TASK INSTRUCTIONS:
Examine the data below and state how many lines contain "turquoise", offering no other words.

(Excerpts from a dataset)
Segment Open
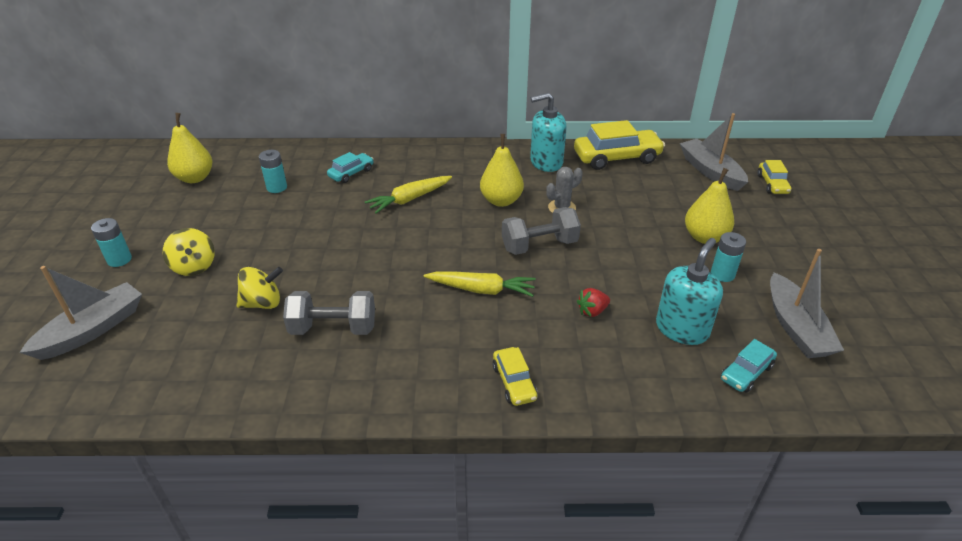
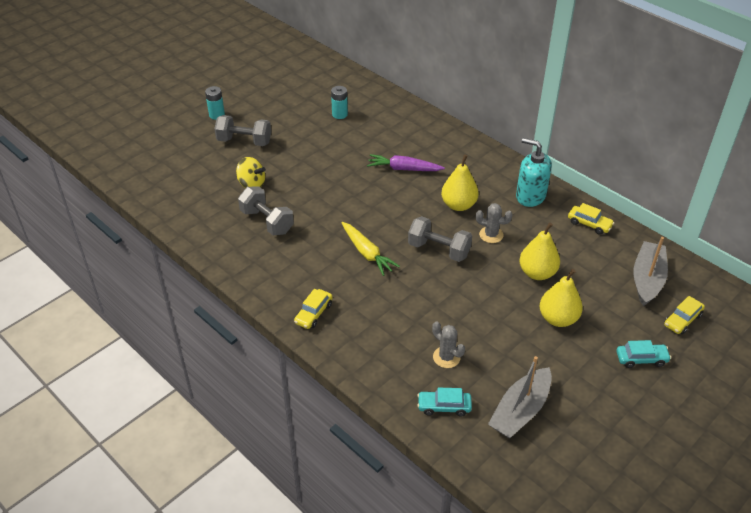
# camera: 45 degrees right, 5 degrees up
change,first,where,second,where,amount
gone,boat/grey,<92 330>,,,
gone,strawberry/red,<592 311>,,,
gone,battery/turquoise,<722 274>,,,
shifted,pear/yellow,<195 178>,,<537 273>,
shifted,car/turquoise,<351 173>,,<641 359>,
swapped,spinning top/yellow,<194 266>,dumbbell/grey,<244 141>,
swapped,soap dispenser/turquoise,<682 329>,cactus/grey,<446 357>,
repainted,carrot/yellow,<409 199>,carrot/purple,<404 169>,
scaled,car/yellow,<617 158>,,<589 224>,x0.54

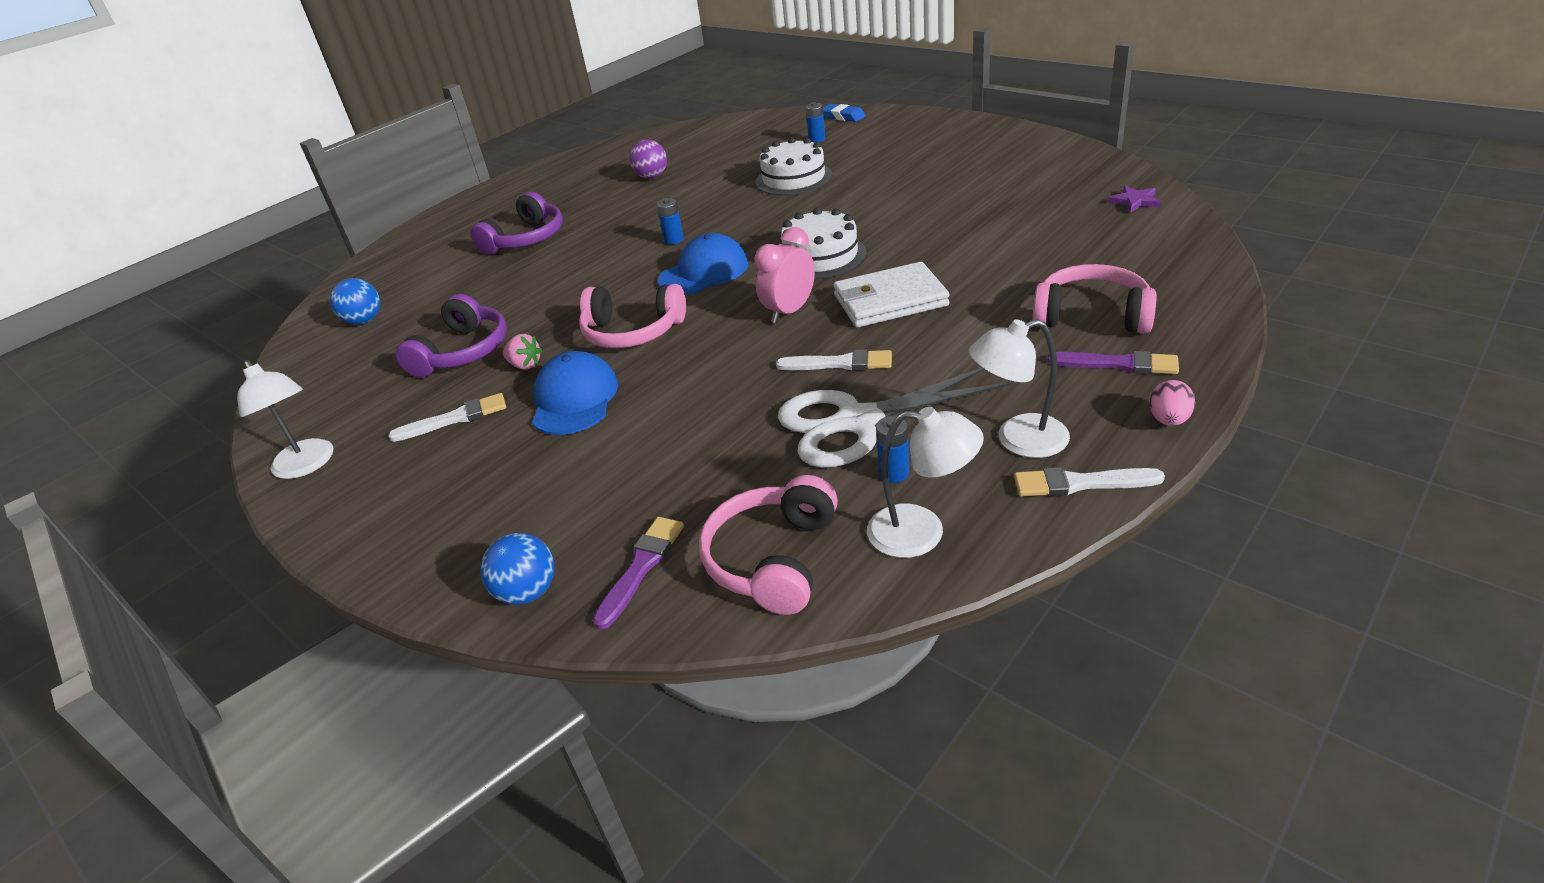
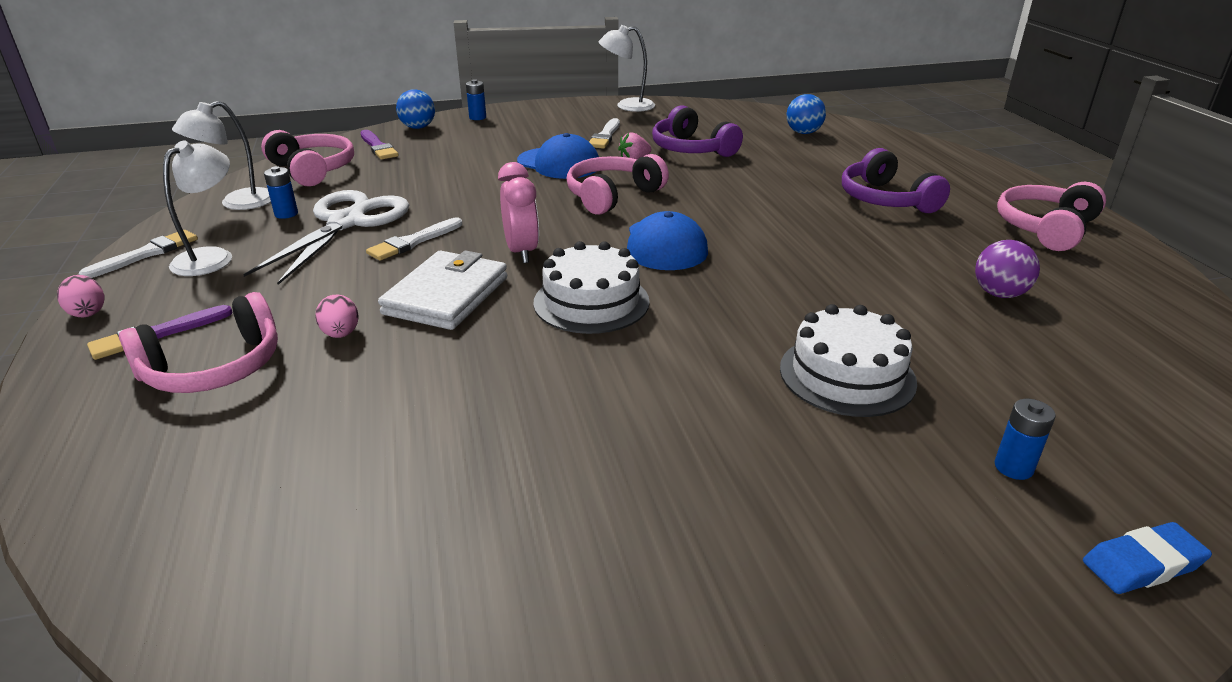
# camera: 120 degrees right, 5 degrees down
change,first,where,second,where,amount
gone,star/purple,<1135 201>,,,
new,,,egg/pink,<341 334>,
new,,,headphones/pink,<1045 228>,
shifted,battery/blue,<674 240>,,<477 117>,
Segment Closed
Segment Open
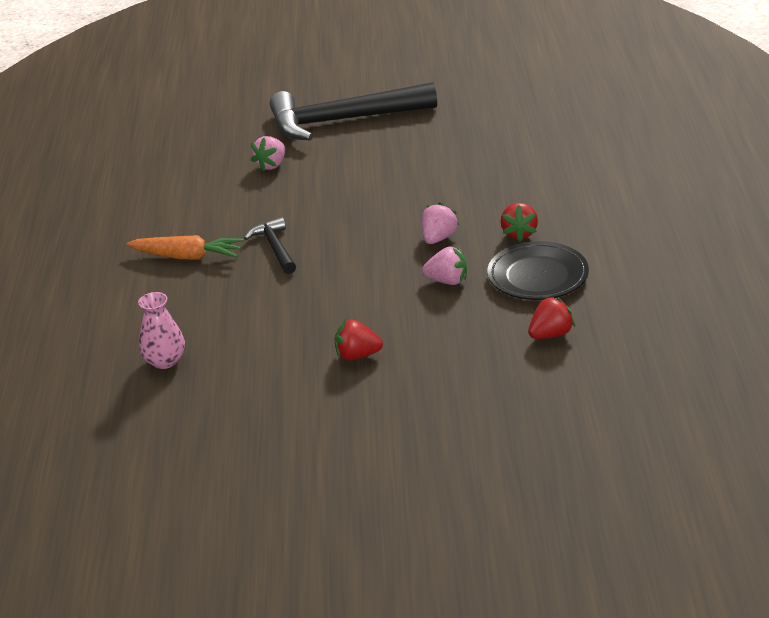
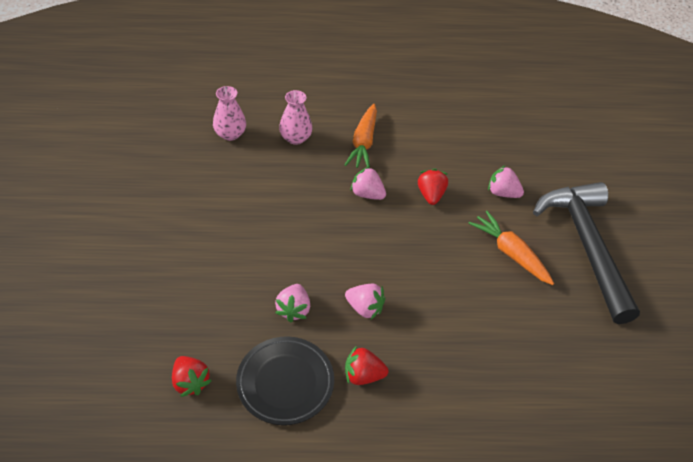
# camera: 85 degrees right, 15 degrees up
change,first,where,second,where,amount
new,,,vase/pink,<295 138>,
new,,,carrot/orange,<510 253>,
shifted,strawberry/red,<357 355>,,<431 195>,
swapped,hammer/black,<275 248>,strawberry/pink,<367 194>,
Segment Closed
FINAL ANSWER:
3